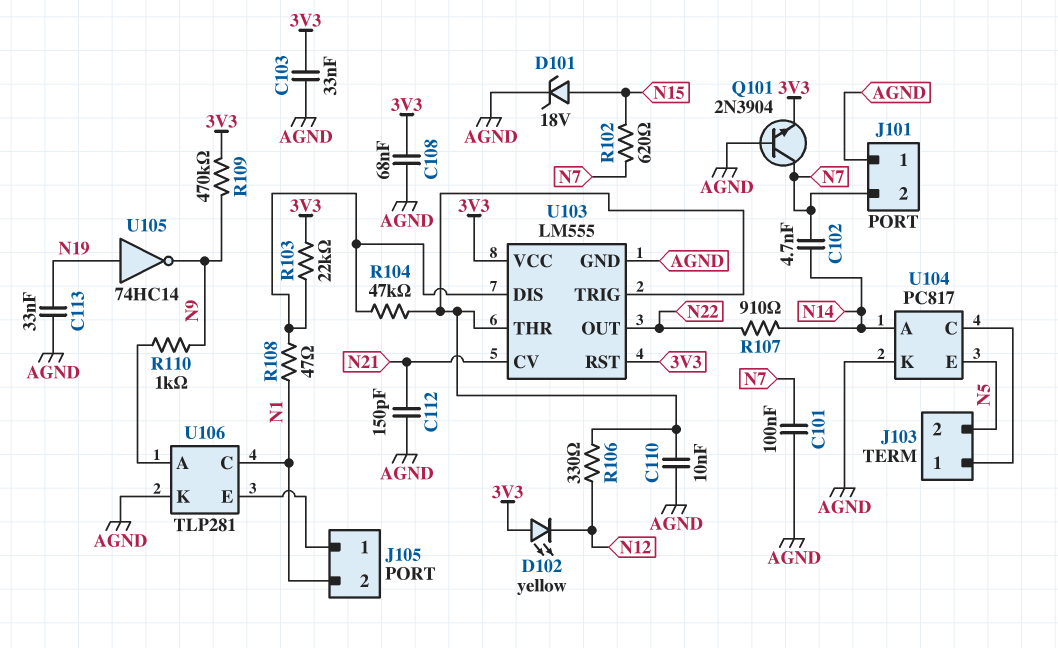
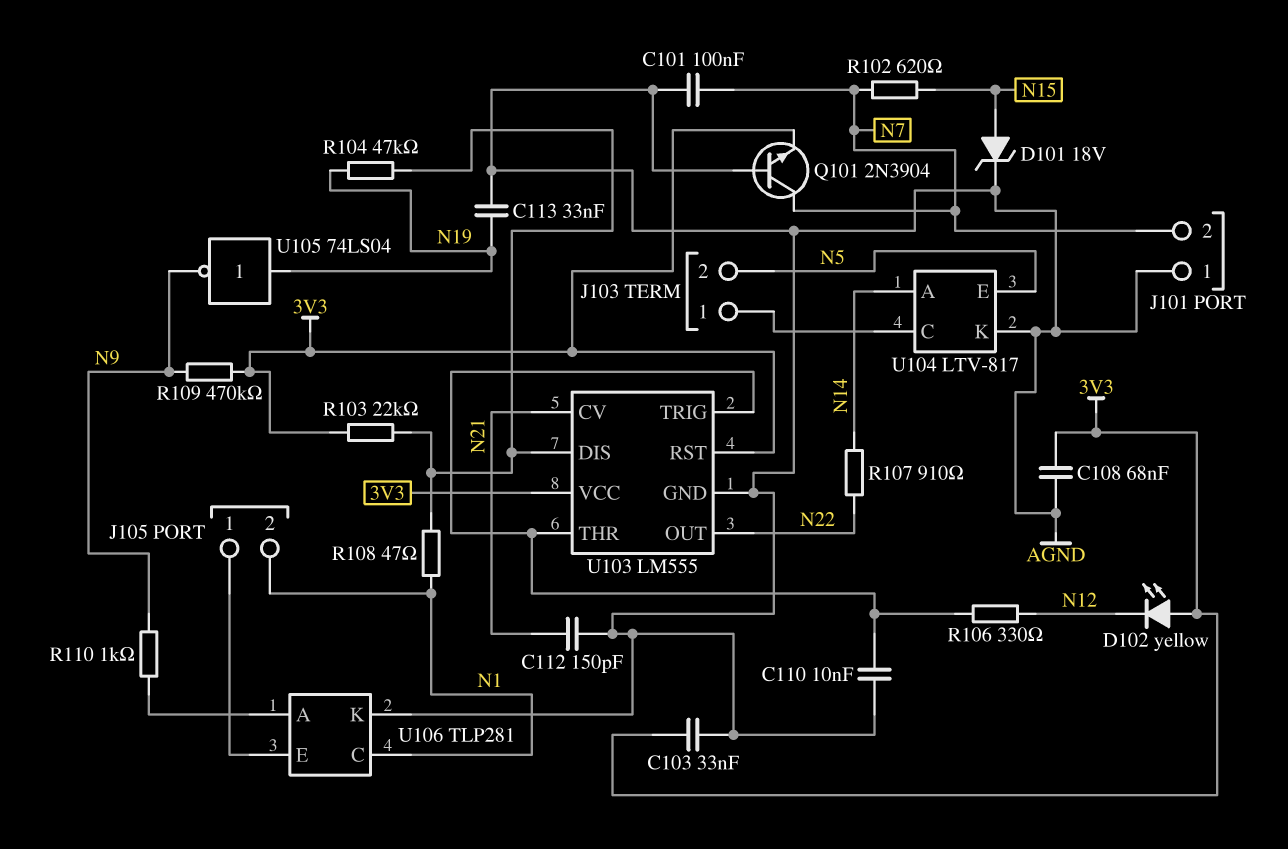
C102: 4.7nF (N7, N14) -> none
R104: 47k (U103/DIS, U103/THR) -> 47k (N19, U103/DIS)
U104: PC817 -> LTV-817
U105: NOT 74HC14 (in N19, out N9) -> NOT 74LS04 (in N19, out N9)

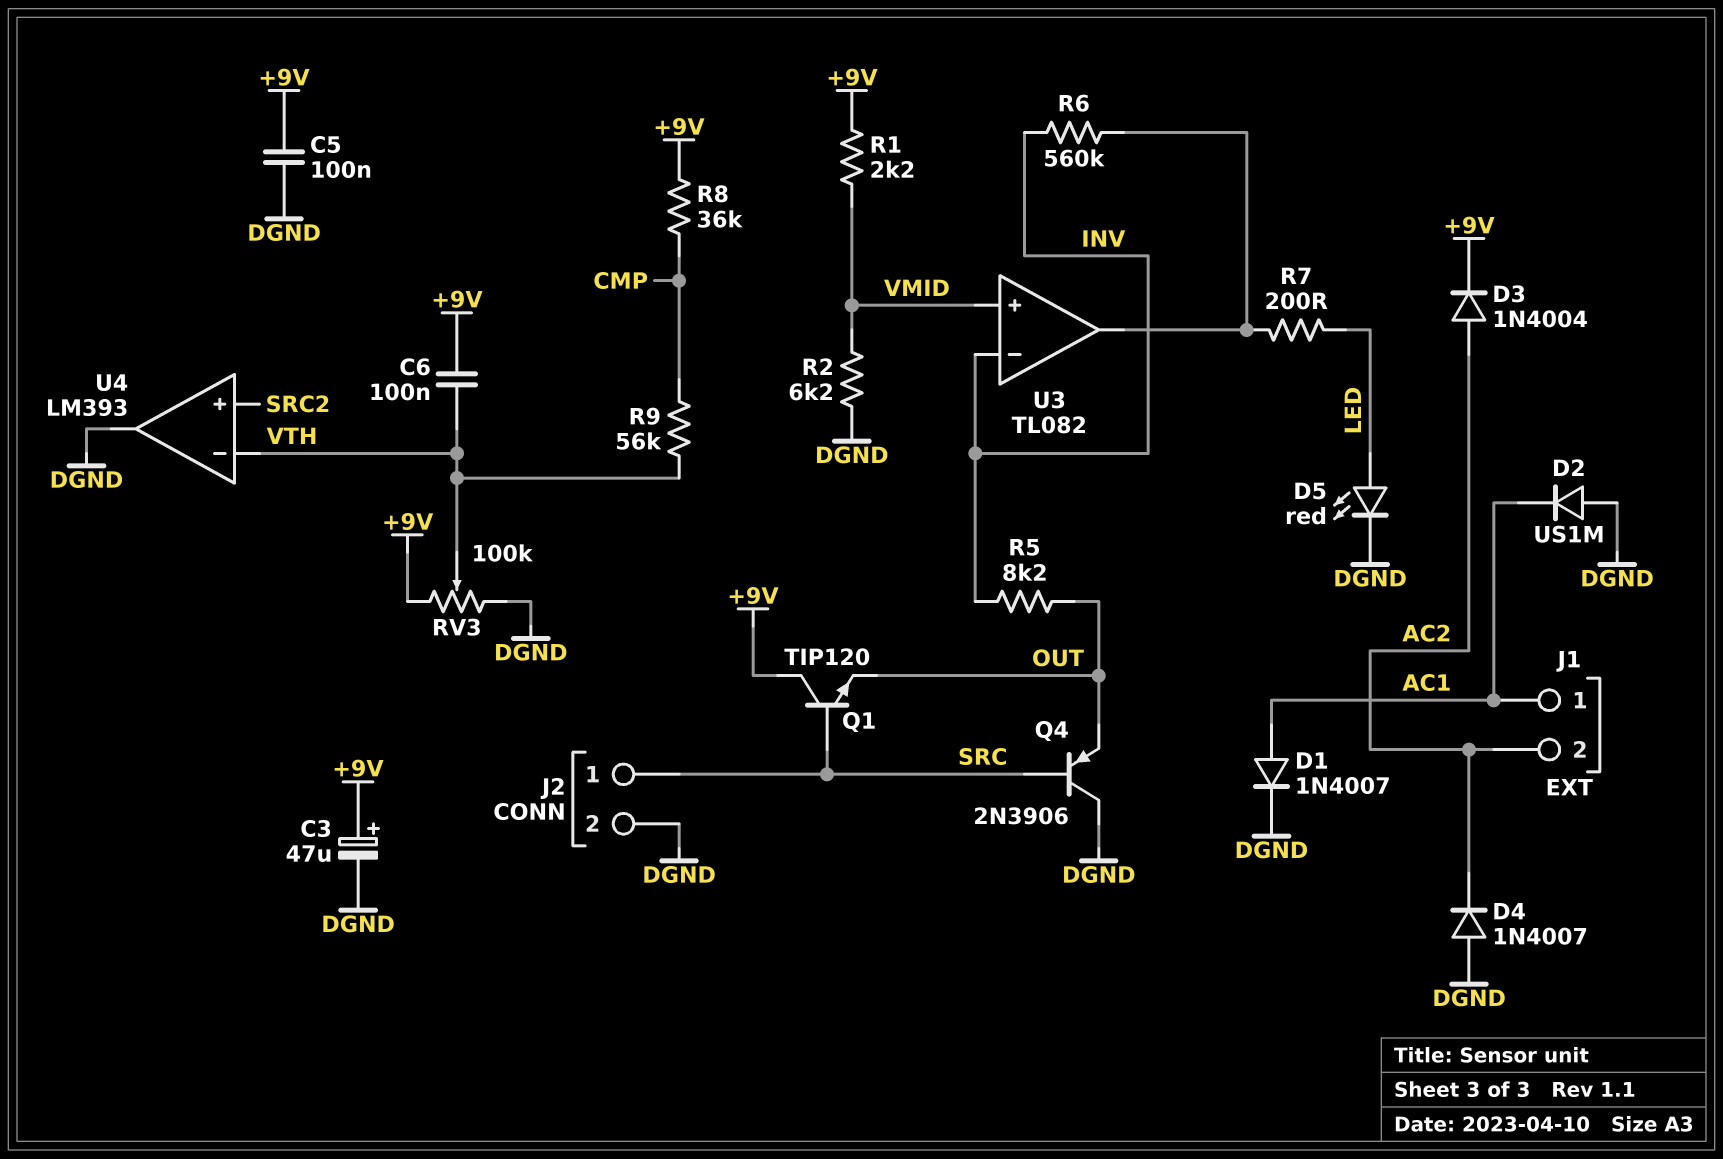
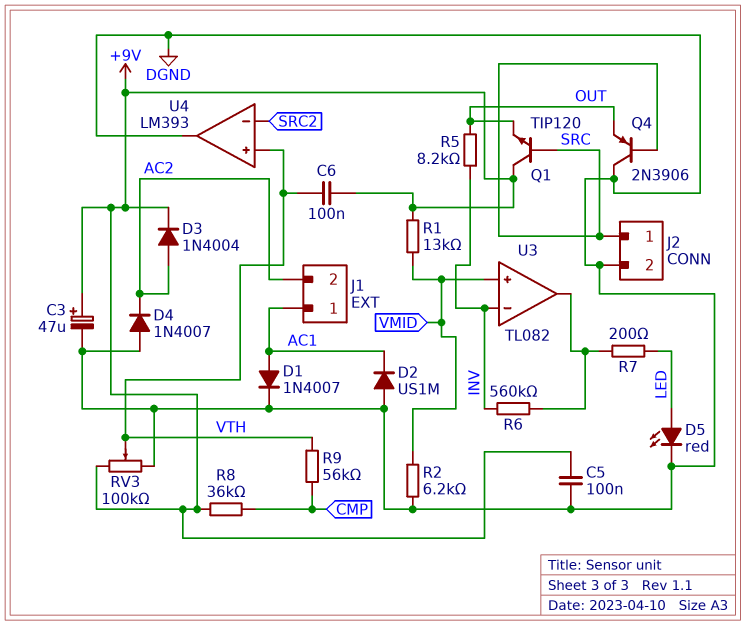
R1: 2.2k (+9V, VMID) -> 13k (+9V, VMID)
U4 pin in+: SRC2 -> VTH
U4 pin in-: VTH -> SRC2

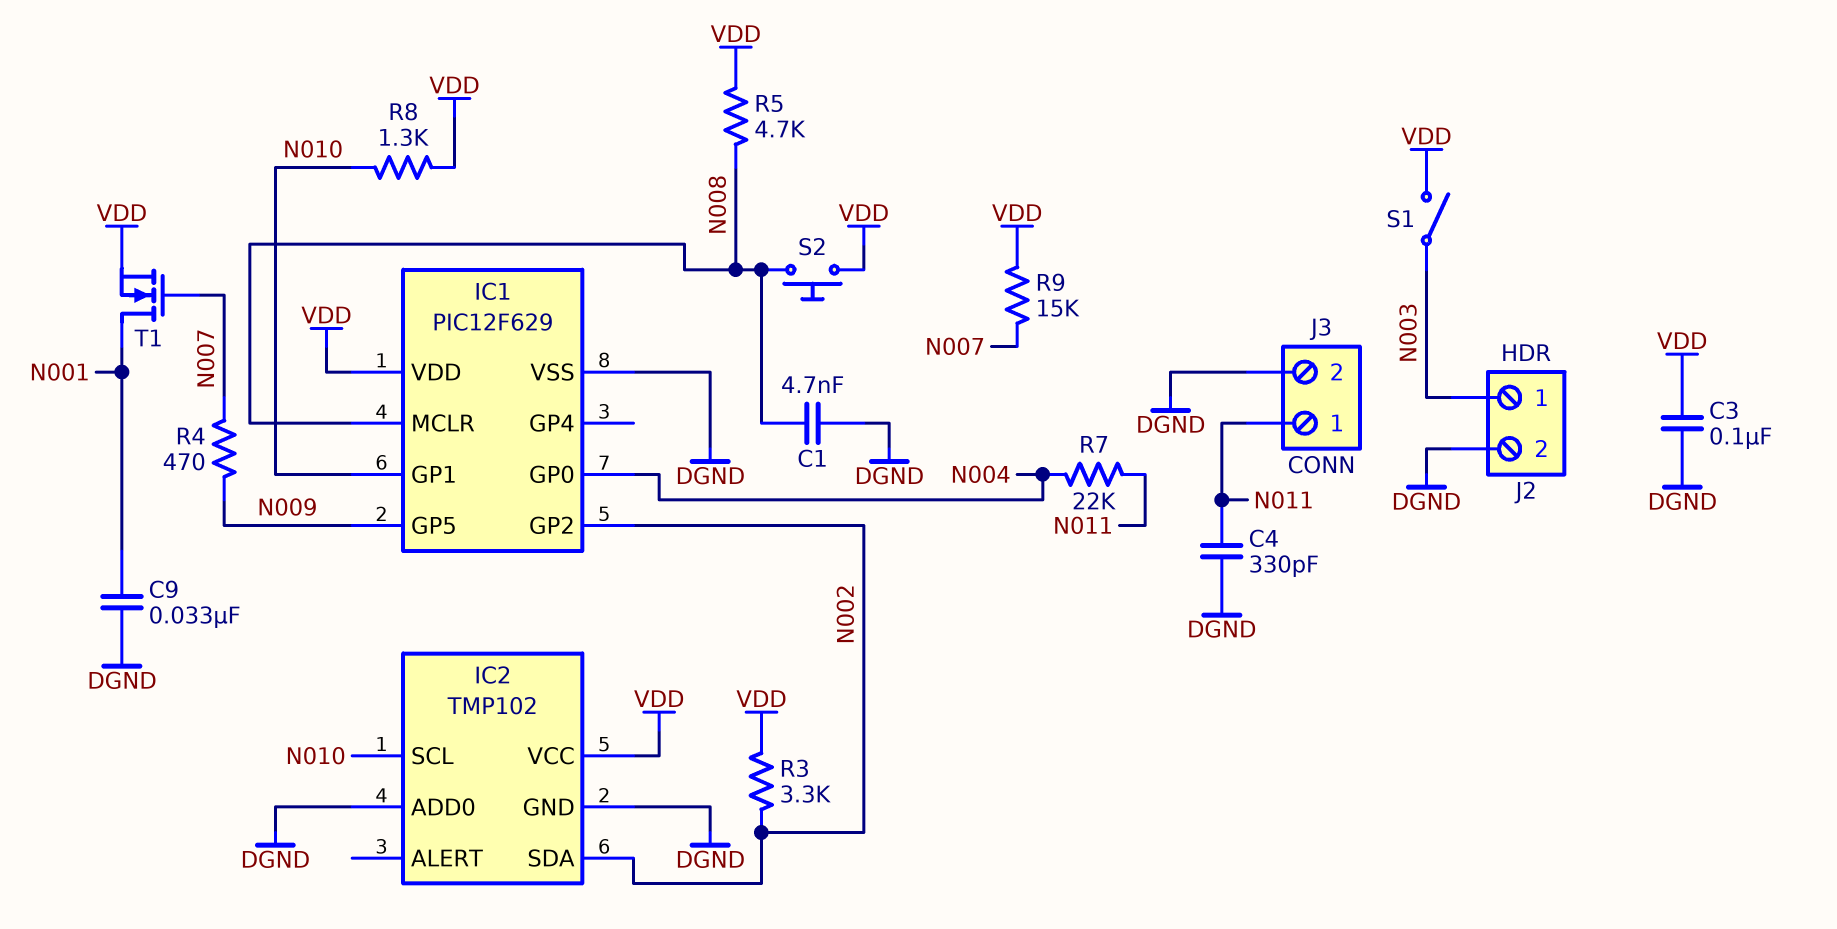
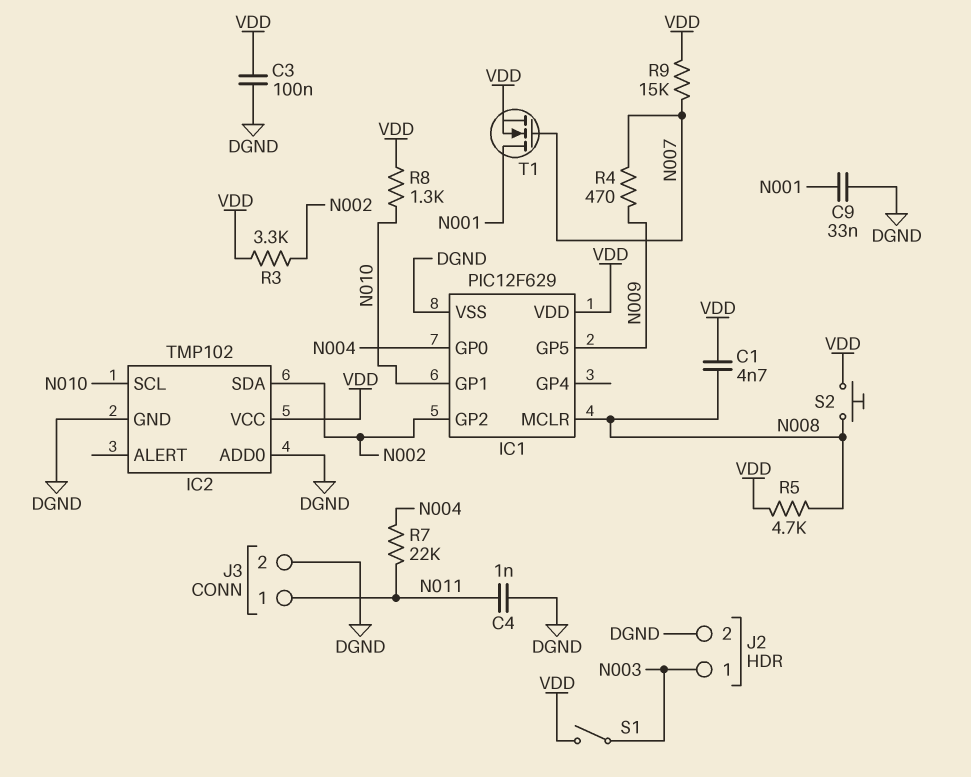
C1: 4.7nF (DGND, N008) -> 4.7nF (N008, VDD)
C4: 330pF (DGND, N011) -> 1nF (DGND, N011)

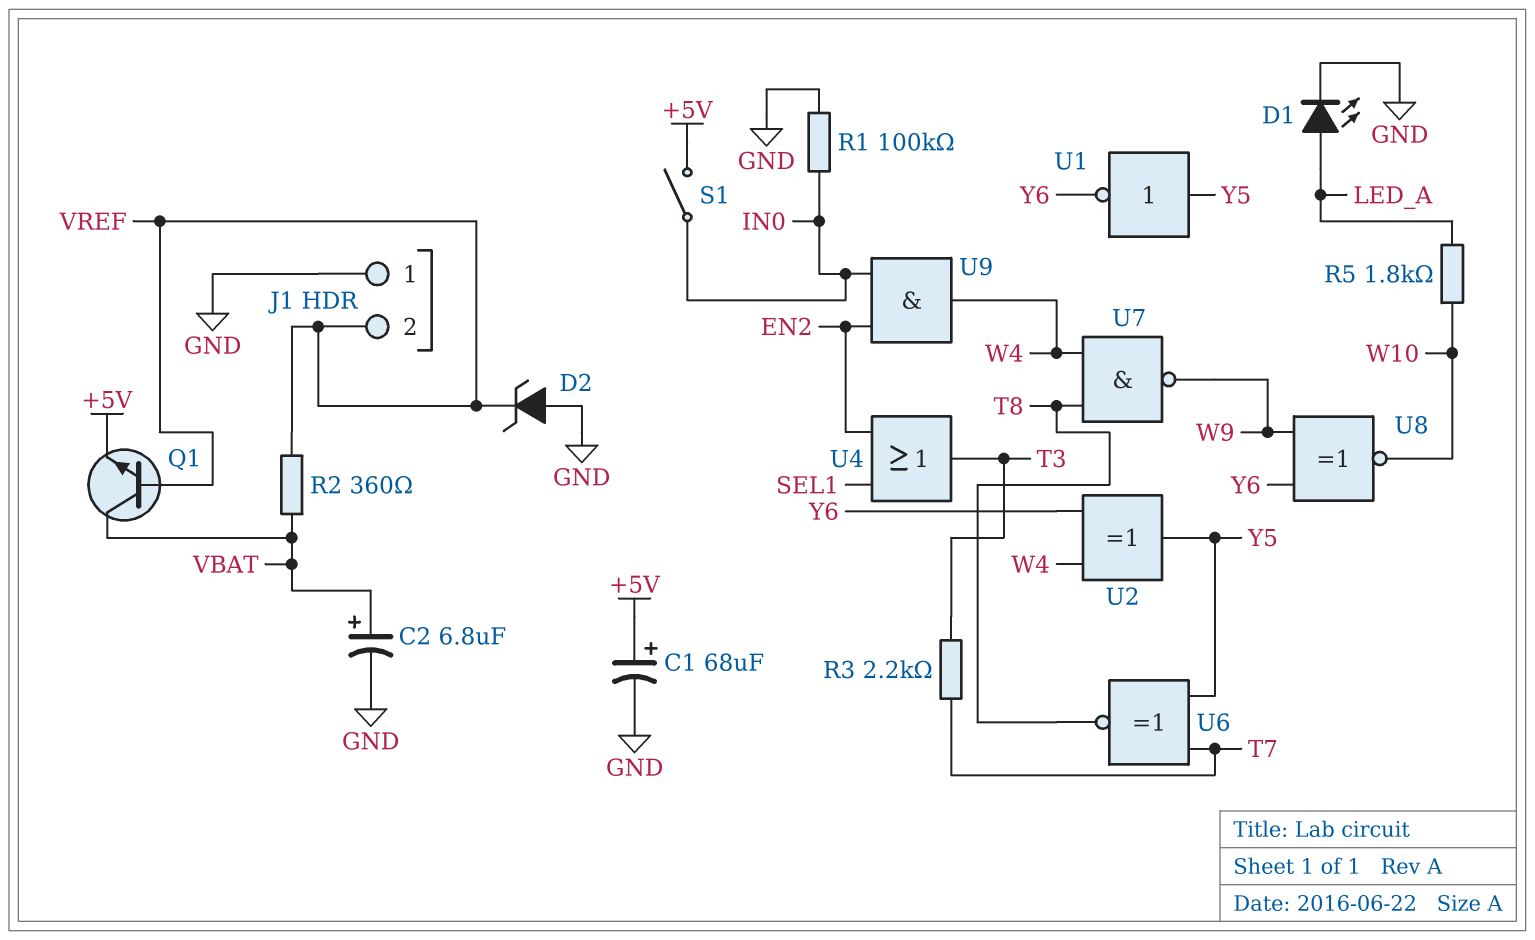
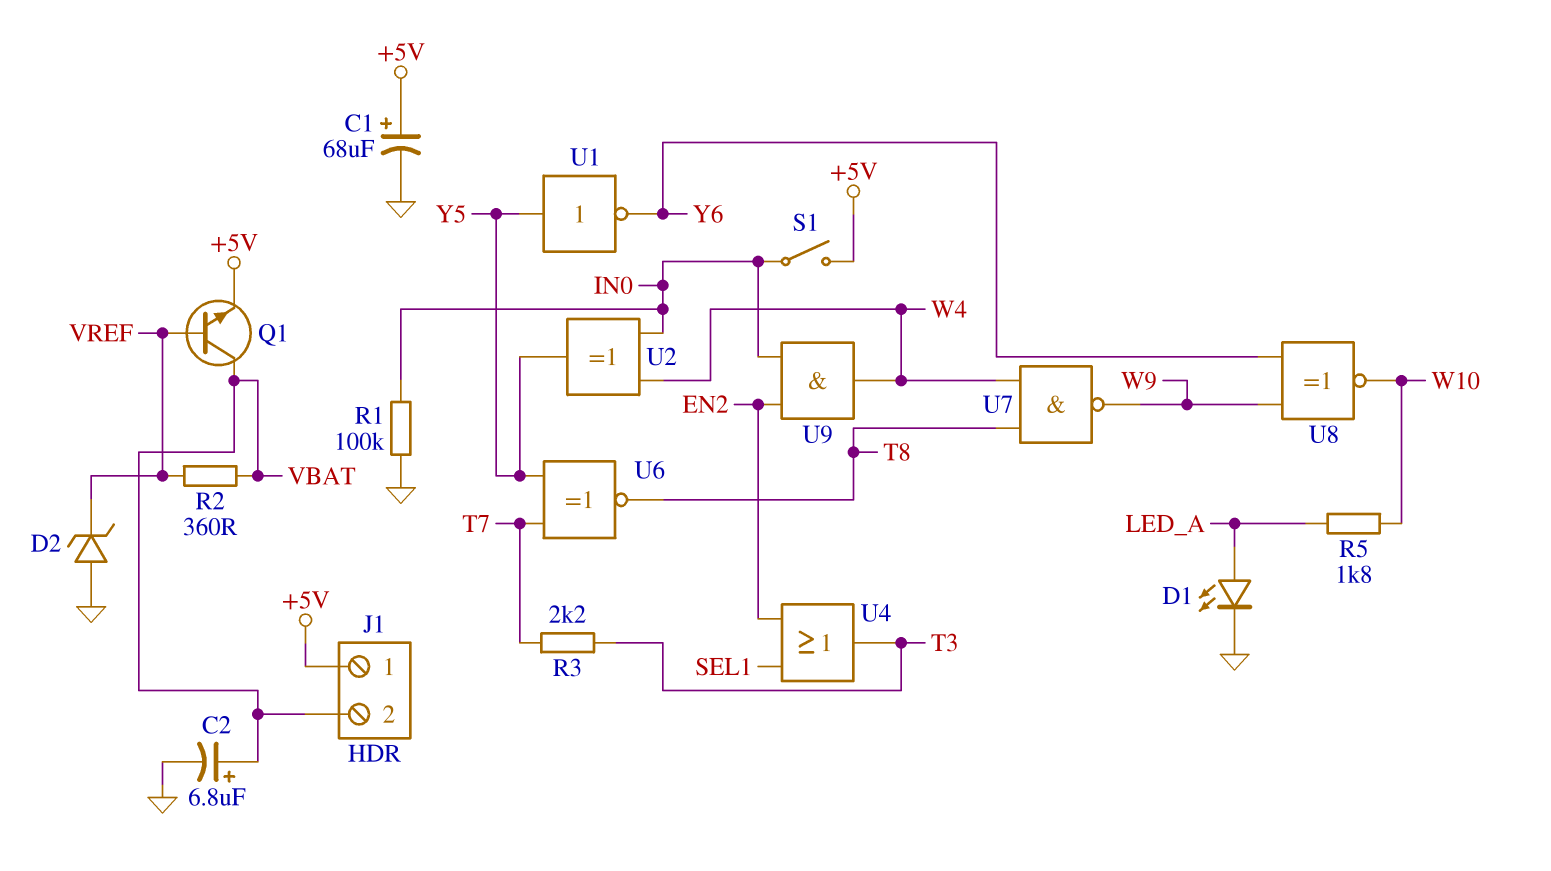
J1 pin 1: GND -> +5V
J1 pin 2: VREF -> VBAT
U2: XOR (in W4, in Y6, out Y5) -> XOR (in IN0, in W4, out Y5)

○ ○ ○

WHAT TO DO. Your output should be exactly the lines of the records above from the one with "U4 pin in+: SRC2 -> VTH" through the last, both ends included, with pictures excluded.

COMPLETED TASK.
U4 pin in+: SRC2 -> VTH
U4 pin in-: VTH -> SRC2

C1: 4.7nF (DGND, N008) -> 4.7nF (N008, VDD)
C4: 330pF (DGND, N011) -> 1nF (DGND, N011)

J1 pin 1: GND -> +5V
J1 pin 2: VREF -> VBAT
U2: XOR (in W4, in Y6, out Y5) -> XOR (in IN0, in W4, out Y5)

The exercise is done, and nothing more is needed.